[Instructions for the task] Each entry is to be printed again word for word.

[Object tracking records]
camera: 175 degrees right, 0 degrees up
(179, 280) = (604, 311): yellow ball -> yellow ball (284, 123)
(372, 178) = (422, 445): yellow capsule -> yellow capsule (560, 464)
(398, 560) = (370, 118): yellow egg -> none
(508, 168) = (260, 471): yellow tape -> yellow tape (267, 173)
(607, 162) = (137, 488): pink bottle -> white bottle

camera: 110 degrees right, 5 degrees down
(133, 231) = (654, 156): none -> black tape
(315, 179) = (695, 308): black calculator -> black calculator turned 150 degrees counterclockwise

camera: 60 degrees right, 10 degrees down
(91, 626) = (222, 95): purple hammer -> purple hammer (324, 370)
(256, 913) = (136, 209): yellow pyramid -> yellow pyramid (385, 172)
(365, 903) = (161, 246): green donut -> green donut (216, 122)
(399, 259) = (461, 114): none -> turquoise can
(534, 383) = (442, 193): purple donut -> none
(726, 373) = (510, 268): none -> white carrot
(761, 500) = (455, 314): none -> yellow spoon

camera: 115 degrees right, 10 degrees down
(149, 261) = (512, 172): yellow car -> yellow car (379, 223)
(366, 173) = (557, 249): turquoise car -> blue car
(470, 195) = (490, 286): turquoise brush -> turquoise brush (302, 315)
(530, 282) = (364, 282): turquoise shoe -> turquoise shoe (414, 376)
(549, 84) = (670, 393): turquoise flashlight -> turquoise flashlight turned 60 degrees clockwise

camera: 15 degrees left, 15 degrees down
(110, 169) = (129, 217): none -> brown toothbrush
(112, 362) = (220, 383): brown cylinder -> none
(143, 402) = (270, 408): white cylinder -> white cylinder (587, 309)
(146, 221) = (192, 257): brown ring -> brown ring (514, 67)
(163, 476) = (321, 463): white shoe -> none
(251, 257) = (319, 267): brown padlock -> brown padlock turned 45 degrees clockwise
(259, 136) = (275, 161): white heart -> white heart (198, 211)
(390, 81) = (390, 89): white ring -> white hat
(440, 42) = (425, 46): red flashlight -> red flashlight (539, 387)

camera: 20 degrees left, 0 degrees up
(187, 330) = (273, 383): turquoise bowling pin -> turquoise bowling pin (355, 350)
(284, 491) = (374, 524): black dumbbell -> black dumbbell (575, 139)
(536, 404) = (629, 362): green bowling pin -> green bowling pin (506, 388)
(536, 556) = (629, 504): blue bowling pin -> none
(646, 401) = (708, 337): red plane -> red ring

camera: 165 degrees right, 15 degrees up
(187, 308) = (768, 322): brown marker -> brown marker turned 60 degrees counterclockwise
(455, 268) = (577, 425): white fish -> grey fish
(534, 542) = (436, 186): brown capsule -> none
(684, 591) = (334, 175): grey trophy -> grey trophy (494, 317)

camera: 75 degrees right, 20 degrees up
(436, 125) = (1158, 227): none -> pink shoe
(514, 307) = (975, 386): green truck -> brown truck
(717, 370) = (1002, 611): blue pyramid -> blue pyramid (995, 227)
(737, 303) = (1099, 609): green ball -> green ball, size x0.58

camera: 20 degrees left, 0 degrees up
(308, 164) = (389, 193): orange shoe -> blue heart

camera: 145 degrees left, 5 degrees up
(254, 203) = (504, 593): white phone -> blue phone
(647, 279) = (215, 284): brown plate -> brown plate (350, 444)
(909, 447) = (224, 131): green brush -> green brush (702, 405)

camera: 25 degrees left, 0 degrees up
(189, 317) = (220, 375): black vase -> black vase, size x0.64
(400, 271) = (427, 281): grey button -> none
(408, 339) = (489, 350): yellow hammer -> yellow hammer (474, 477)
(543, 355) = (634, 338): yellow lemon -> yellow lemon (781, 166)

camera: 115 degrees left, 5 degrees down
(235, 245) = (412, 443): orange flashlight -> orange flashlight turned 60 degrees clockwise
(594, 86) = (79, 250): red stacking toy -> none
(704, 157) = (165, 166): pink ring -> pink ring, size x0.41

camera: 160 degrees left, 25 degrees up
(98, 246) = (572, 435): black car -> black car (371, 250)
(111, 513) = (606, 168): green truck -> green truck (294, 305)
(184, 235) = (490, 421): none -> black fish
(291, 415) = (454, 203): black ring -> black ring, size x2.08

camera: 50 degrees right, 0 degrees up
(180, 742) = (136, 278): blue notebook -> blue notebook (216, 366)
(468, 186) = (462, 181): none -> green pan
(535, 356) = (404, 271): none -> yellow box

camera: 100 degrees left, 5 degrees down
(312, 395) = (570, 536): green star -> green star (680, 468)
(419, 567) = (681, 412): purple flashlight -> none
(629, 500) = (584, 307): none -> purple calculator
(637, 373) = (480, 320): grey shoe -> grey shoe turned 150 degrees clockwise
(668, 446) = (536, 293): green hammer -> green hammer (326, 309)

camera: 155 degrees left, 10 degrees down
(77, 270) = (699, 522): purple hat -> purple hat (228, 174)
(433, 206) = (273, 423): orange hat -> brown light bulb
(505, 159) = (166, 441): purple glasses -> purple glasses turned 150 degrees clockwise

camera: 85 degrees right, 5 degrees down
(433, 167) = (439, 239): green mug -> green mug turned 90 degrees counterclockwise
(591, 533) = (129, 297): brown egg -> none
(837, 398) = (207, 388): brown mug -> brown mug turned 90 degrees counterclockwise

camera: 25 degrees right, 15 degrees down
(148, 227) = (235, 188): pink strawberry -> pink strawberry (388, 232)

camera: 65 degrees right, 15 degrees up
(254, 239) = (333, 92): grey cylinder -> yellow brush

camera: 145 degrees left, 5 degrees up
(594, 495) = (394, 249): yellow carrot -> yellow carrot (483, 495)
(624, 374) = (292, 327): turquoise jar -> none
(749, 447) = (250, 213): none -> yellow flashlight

[Output of the exercise]
camera: 175 degrees right, 0 degrees up
(179, 280) = (604, 311): yellow ball -> yellow ball (284, 123)
(372, 178) = (422, 445): yellow capsule -> yellow capsule (560, 464)
(398, 560) = (370, 118): yellow egg -> none
(508, 168) = (260, 471): yellow tape -> yellow tape (267, 173)
(607, 162) = (137, 488): pink bottle -> white bottle

camera: 110 degrees right, 5 degrees down
(133, 231) = (654, 156): none -> black tape
(315, 179) = (695, 308): black calculator -> black calculator turned 150 degrees counterclockwise

camera: 60 degrees right, 10 degrees down
(91, 626) = (222, 95): purple hammer -> purple hammer (324, 370)
(256, 913) = (136, 209): yellow pyramid -> yellow pyramid (385, 172)
(365, 903) = (161, 246): green donut -> green donut (216, 122)
(399, 259) = (461, 114): none -> turquoise can
(534, 383) = (442, 193): purple donut -> none
(726, 373) = (510, 268): none -> white carrot
(761, 500) = (455, 314): none -> yellow spoon

camera: 115 degrees right, 10 degrees down
(149, 261) = (512, 172): yellow car -> yellow car (379, 223)
(366, 173) = (557, 249): turquoise car -> blue car
(470, 195) = (490, 286): turquoise brush -> turquoise brush (302, 315)
(530, 282) = (364, 282): turquoise shoe -> turquoise shoe (414, 376)
(549, 84) = (670, 393): turquoise flashlight -> turquoise flashlight turned 60 degrees clockwise

camera: 15 degrees left, 15 degrees down
(110, 169) = (129, 217): none -> brown toothbrush
(112, 362) = (220, 383): brown cylinder -> none
(143, 402) = (270, 408): white cylinder -> white cylinder (587, 309)
(146, 221) = (192, 257): brown ring -> brown ring (514, 67)
(163, 476) = (321, 463): white shoe -> none
(251, 257) = (319, 267): brown padlock -> brown padlock turned 45 degrees clockwise
(259, 136) = (275, 161): white heart -> white heart (198, 211)
(390, 81) = (390, 89): white ring -> white hat
(440, 42) = (425, 46): red flashlight -> red flashlight (539, 387)

camera: 20 degrees left, 0 degrees up
(187, 330) = (273, 383): turquoise bowling pin -> turquoise bowling pin (355, 350)
(284, 491) = (374, 524): black dumbbell -> black dumbbell (575, 139)
(536, 404) = (629, 362): green bowling pin -> green bowling pin (506, 388)
(536, 556) = (629, 504): blue bowling pin -> none
(646, 401) = (708, 337): red plane -> red ring

camera: 165 degrees right, 15 degrees up
(187, 308) = (768, 322): brown marker -> brown marker turned 60 degrees counterclockwise
(455, 268) = (577, 425): white fish -> grey fish
(534, 542) = (436, 186): brown capsule -> none
(684, 591) = (334, 175): grey trophy -> grey trophy (494, 317)

camera: 75 degrees right, 20 degrees up
(436, 125) = (1158, 227): none -> pink shoe
(514, 307) = (975, 386): green truck -> brown truck
(717, 370) = (1002, 611): blue pyramid -> blue pyramid (995, 227)
(737, 303) = (1099, 609): green ball -> green ball, size x0.58

camera: 20 degrees left, 0 degrees up
(308, 164) = (389, 193): orange shoe -> blue heart

camera: 145 degrees left, 5 degrees up
(254, 203) = (504, 593): white phone -> blue phone
(647, 279) = (215, 284): brown plate -> brown plate (350, 444)
(909, 447) = (224, 131): green brush -> green brush (702, 405)

camera: 25 degrees left, 0 degrees up
(189, 317) = (220, 375): black vase -> black vase, size x0.64
(400, 271) = (427, 281): grey button -> none
(408, 339) = (489, 350): yellow hammer -> yellow hammer (474, 477)
(543, 355) = (634, 338): yellow lemon -> yellow lemon (781, 166)

camera: 115 degrees left, 5 degrees down
(235, 245) = (412, 443): orange flashlight -> orange flashlight turned 60 degrees clockwise
(594, 86) = (79, 250): red stacking toy -> none
(704, 157) = (165, 166): pink ring -> pink ring, size x0.41

camera: 160 degrees left, 25 degrees up
(98, 246) = (572, 435): black car -> black car (371, 250)
(111, 513) = (606, 168): green truck -> green truck (294, 305)
(184, 235) = (490, 421): none -> black fish
(291, 415) = (454, 203): black ring -> black ring, size x2.08

camera: 50 degrees right, 0 degrees up
(180, 742) = (136, 278): blue notebook -> blue notebook (216, 366)
(468, 186) = (462, 181): none -> green pan
(535, 356) = (404, 271): none -> yellow box

camera: 100 degrees left, 5 degrees down
(312, 395) = (570, 536): green star -> green star (680, 468)
(419, 567) = (681, 412): purple flashlight -> none
(629, 500) = (584, 307): none -> purple calculator
(637, 373) = (480, 320): grey shoe -> grey shoe turned 150 degrees clockwise
(668, 446) = (536, 293): green hammer -> green hammer (326, 309)

camera: 155 degrees left, 10 degrees down
(77, 270) = (699, 522): purple hat -> purple hat (228, 174)
(433, 206) = (273, 423): orange hat -> brown light bulb
(505, 159) = (166, 441): purple glasses -> purple glasses turned 150 degrees clockwise

camera: 85 degrees right, 5 degrees down
(433, 167) = (439, 239): green mug -> green mug turned 90 degrees counterclockwise
(591, 533) = (129, 297): brown egg -> none
(837, 398) = (207, 388): brown mug -> brown mug turned 90 degrees counterclockwise

camera: 25 degrees right, 15 degrees down
(148, 227) = (235, 188): pink strawberry -> pink strawberry (388, 232)

camera: 65 degrees right, 15 degrees up
(254, 239) = (333, 92): grey cylinder -> yellow brush

camera: 145 degrees left, 5 degrees up
(594, 495) = (394, 249): yellow carrot -> yellow carrot (483, 495)
(624, 374) = (292, 327): turquoise jar -> none
(749, 447) = (250, 213): none -> yellow flashlight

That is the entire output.